■ **TASK**
Every line in the data below from the one containing "J202 pin 1: COM -> 3V3" down to the one containing "Q6: NPN BC547", both included, must be retyped exactly; no other line is to appear.

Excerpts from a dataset
◆ ◆ ◆ ◆ ◆

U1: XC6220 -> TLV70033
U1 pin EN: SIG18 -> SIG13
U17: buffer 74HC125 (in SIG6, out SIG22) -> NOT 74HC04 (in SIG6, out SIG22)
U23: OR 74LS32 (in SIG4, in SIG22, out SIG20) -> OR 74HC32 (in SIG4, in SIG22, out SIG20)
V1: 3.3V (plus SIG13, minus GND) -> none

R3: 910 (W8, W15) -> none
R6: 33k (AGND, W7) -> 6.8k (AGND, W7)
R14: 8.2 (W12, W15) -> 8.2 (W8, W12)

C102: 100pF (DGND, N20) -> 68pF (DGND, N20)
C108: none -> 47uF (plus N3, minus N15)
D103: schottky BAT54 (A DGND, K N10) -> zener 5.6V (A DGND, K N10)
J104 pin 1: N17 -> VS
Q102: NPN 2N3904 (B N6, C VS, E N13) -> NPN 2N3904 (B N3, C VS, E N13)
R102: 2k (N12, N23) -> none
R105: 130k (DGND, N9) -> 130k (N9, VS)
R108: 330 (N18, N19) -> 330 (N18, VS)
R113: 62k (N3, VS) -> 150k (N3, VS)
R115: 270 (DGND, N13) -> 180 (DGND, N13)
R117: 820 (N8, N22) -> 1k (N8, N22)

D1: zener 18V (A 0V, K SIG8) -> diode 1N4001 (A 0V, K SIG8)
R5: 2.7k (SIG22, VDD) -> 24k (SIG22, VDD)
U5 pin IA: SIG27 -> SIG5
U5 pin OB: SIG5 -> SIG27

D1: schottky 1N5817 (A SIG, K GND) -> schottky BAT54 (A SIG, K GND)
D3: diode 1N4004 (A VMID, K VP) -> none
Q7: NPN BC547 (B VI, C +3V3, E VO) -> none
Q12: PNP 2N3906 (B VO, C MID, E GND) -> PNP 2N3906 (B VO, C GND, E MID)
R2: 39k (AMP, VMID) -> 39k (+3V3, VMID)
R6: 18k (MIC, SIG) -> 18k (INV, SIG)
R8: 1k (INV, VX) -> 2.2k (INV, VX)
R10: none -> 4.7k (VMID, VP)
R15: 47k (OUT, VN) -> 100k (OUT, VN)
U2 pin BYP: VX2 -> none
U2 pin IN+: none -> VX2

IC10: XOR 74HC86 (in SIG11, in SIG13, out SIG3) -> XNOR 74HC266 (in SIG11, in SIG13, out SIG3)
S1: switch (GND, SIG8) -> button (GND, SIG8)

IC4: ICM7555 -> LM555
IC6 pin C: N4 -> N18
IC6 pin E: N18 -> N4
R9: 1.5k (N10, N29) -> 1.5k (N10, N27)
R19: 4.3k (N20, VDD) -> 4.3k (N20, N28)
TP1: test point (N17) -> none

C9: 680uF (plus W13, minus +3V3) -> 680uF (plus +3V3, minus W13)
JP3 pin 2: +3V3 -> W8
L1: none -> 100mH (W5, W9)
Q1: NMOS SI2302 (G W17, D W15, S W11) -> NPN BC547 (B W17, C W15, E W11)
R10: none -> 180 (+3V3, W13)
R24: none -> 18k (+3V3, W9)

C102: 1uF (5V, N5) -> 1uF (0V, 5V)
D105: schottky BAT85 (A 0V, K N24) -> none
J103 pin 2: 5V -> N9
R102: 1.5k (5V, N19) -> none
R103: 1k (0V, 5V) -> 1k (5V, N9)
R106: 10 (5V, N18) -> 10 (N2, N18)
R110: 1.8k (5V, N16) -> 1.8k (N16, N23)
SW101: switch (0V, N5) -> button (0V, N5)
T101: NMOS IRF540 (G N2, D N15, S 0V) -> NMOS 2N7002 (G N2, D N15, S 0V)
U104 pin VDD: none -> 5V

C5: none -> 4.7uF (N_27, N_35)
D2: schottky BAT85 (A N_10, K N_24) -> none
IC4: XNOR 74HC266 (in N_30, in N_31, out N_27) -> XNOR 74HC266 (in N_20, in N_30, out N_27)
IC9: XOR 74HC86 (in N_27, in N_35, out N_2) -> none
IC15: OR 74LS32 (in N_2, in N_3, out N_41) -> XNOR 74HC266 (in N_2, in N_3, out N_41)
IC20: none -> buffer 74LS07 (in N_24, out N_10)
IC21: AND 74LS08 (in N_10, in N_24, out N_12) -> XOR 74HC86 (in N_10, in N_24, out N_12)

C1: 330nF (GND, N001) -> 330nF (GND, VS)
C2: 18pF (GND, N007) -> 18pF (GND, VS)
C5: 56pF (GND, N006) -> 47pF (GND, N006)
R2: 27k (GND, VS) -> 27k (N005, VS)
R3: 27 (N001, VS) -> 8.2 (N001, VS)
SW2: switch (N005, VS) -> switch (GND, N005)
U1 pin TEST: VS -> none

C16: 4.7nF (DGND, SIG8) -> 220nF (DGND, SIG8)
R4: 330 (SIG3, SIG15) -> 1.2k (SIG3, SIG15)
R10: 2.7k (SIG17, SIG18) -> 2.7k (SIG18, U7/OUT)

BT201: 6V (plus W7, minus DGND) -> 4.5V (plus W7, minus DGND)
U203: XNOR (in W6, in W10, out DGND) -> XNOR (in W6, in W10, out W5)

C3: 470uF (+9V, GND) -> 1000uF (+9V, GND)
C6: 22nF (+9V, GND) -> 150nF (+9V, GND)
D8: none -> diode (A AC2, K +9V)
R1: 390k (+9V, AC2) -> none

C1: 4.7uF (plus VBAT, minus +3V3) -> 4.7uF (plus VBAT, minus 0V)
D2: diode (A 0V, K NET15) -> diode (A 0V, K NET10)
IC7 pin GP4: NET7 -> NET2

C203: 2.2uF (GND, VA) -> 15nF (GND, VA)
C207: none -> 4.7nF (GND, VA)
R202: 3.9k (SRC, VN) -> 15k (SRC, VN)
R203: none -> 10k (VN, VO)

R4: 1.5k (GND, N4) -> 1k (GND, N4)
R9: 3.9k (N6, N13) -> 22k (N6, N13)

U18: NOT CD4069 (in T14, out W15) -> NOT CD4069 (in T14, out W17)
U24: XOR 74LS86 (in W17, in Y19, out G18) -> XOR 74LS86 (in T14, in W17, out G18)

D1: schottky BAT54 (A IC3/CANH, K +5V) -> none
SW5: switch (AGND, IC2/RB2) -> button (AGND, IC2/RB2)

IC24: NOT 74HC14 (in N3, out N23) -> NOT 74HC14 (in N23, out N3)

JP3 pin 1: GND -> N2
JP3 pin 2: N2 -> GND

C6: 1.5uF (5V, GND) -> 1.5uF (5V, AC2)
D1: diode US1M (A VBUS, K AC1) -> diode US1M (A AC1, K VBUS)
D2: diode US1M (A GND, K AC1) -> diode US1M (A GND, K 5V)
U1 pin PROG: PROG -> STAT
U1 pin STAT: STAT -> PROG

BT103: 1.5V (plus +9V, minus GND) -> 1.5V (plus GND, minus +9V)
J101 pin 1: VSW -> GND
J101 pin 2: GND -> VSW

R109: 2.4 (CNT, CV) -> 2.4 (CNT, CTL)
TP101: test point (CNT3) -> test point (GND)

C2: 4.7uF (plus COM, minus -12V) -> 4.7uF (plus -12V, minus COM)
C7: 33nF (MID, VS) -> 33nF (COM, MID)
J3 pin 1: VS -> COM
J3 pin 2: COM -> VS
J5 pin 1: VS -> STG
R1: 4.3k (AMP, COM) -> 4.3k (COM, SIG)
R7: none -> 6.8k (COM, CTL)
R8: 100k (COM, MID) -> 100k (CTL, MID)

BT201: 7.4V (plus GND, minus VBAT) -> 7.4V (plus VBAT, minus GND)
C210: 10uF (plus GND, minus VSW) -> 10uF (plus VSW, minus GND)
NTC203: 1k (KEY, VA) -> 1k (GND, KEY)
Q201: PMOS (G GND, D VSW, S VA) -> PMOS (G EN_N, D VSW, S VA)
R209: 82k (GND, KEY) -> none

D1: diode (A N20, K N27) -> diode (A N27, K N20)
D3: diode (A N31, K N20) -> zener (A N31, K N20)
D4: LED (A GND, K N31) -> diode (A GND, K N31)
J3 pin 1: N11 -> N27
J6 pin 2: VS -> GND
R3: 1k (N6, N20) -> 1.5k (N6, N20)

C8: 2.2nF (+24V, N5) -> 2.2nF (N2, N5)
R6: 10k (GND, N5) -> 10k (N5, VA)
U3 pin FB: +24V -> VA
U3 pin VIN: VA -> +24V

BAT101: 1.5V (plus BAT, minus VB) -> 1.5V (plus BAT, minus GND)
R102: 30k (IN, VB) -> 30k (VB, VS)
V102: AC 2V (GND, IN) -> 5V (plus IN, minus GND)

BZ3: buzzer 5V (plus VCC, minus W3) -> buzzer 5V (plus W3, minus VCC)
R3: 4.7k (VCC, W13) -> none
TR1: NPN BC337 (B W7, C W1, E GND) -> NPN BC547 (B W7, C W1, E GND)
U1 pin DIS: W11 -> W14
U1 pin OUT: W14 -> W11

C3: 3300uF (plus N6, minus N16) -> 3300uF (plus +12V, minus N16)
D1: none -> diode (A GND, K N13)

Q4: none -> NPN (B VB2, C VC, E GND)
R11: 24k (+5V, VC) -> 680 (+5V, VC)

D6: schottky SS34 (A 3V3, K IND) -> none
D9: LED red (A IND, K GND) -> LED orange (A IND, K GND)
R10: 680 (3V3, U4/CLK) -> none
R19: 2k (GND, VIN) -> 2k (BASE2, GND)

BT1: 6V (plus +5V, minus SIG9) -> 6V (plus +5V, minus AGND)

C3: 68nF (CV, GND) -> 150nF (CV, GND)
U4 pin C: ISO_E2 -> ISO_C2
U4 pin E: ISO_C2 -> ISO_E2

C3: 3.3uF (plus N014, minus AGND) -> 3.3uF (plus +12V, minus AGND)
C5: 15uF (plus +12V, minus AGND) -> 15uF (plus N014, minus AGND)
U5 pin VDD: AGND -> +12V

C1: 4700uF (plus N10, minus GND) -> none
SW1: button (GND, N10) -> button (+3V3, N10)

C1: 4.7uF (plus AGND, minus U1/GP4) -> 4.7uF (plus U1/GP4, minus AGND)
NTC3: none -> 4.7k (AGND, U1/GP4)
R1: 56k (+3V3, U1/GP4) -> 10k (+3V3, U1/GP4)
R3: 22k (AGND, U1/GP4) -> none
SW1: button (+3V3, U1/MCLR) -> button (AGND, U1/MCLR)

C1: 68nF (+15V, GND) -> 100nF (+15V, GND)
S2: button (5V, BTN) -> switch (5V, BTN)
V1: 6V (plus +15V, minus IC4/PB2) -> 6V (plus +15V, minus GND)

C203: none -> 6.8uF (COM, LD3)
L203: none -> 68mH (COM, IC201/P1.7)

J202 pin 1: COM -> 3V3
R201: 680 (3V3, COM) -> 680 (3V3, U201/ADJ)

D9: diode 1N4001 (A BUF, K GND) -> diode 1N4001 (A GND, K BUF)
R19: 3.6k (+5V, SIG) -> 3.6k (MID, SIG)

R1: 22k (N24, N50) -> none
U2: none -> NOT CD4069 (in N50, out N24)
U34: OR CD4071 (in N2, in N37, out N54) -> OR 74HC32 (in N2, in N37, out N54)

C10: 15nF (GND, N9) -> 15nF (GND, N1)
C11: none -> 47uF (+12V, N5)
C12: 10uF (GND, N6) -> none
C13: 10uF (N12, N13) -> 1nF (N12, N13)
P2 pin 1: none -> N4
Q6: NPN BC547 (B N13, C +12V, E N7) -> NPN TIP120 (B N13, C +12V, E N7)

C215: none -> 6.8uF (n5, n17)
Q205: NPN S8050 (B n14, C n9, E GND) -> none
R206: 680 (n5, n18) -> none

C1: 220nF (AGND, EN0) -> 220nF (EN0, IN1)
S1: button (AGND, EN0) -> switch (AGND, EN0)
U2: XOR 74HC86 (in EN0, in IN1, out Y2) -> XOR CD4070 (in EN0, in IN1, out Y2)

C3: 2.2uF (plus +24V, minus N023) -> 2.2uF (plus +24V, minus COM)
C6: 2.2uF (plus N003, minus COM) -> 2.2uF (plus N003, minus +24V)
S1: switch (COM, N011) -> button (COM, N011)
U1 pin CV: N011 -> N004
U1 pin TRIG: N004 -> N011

◆ ◆ ◆ ◆ ◆

■ **RESULT BELOW**
J202 pin 1: COM -> 3V3
R201: 680 (3V3, COM) -> 680 (3V3, U201/ADJ)

D9: diode 1N4001 (A BUF, K GND) -> diode 1N4001 (A GND, K BUF)
R19: 3.6k (+5V, SIG) -> 3.6k (MID, SIG)

R1: 22k (N24, N50) -> none
U2: none -> NOT CD4069 (in N50, out N24)
U34: OR CD4071 (in N2, in N37, out N54) -> OR 74HC32 (in N2, in N37, out N54)

C10: 15nF (GND, N9) -> 15nF (GND, N1)
C11: none -> 47uF (+12V, N5)
C12: 10uF (GND, N6) -> none
C13: 10uF (N12, N13) -> 1nF (N12, N13)
P2 pin 1: none -> N4
Q6: NPN BC547 (B N13, C +12V, E N7) -> NPN TIP120 (B N13, C +12V, E N7)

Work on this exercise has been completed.